* [Supplied material]
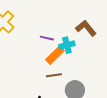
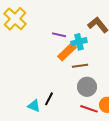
brown line: (54, 75) -> (80, 66), moved

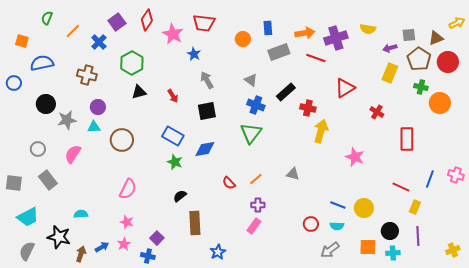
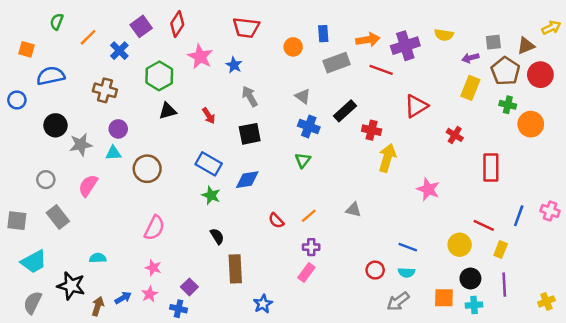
pink star: (173, 34) -> (200, 57), moved
green triangle: (251, 133) -> (303, 160), size x0.6
black semicircle: (180, 196) -> (217, 236), turned 96
yellow circle: (364, 208) -> (460, 245), moved

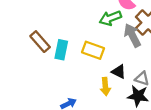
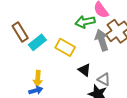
cyan rectangle: (61, 50) -> (37, 42), turned 30
yellow arrow: (105, 86) -> (38, 78), moved

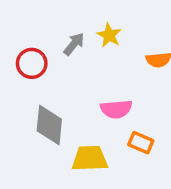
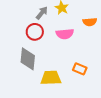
red circle: (32, 63) -> (35, 32), moved
pink semicircle: (116, 109) -> (65, 34), moved

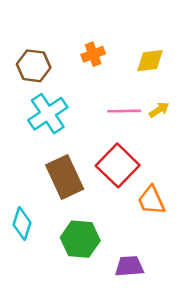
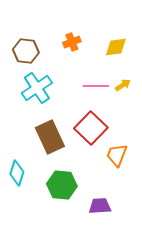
orange trapezoid: (151, 200) -> (117, 155), turned 45

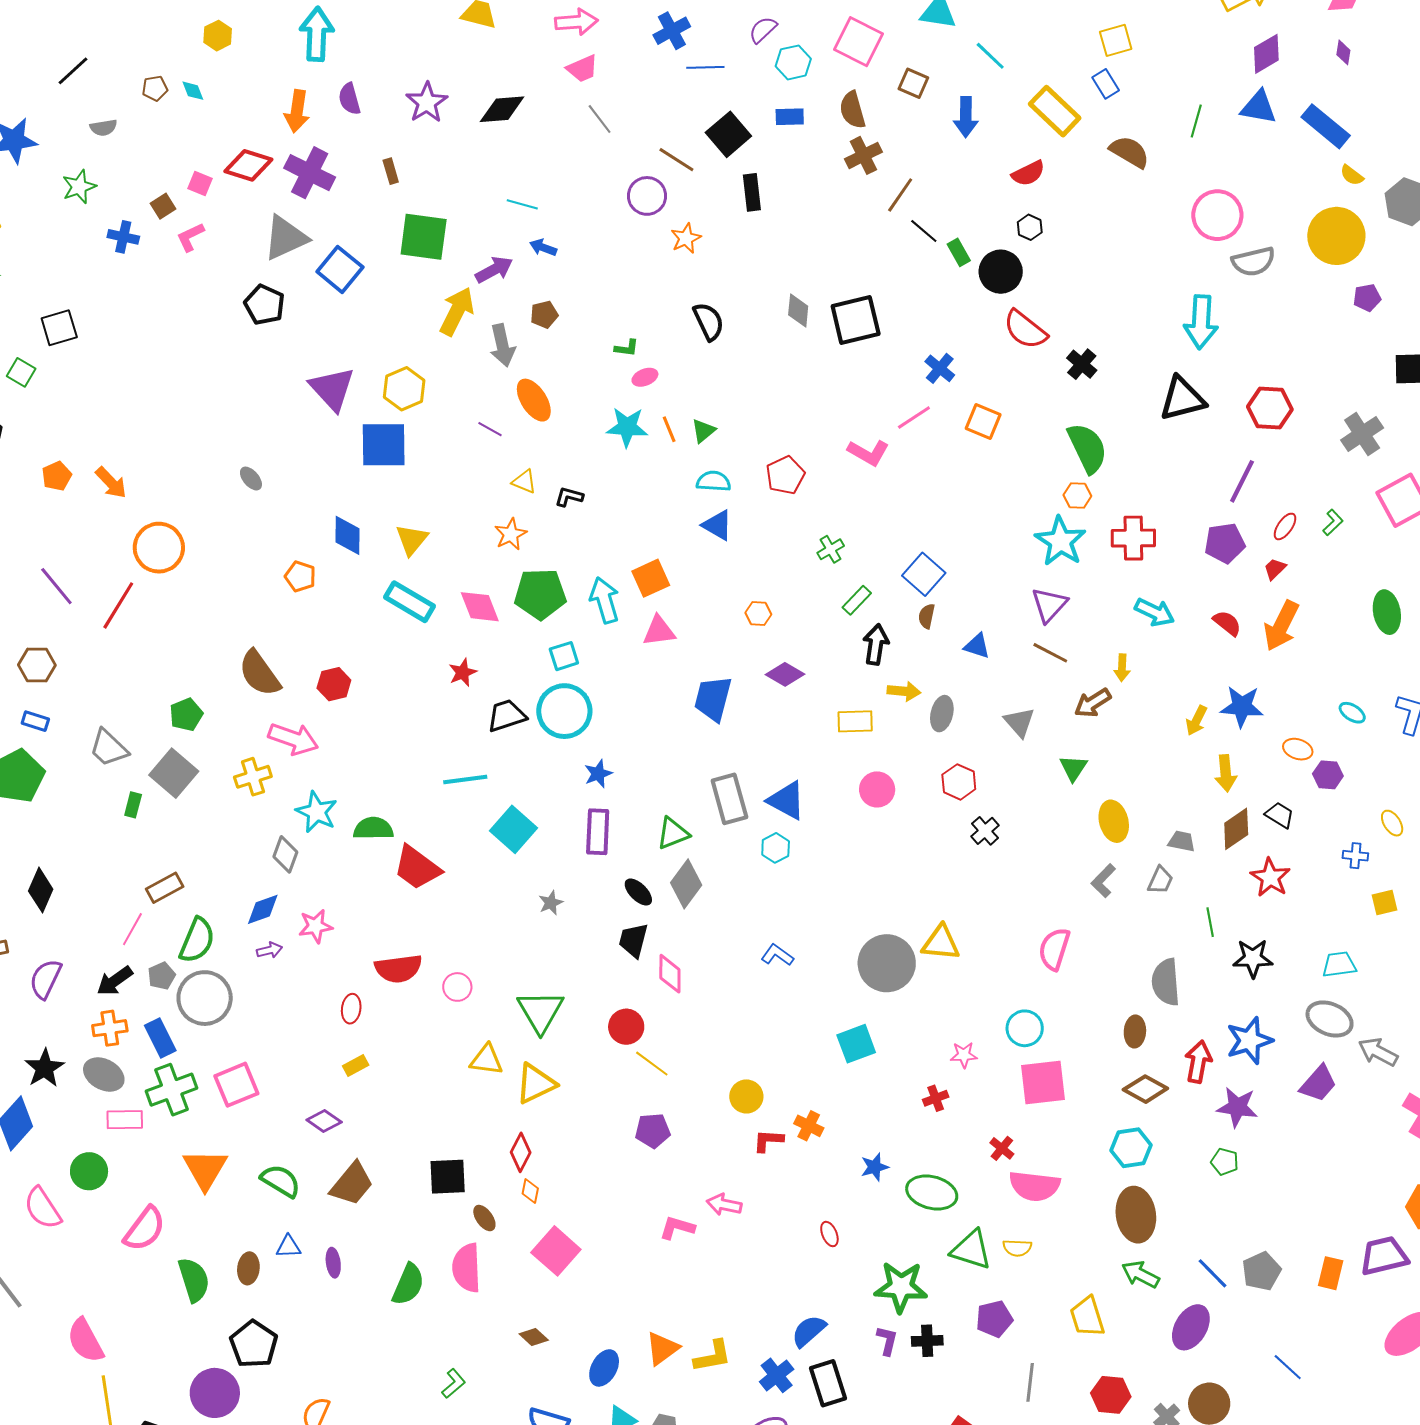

* [Prompt]
Search the entries for "yellow" and copy each matching line.

* [Task answer]
yellow circle: (364, 208) -> (460, 245), moved
yellow arrow: (105, 86) -> (38, 78), moved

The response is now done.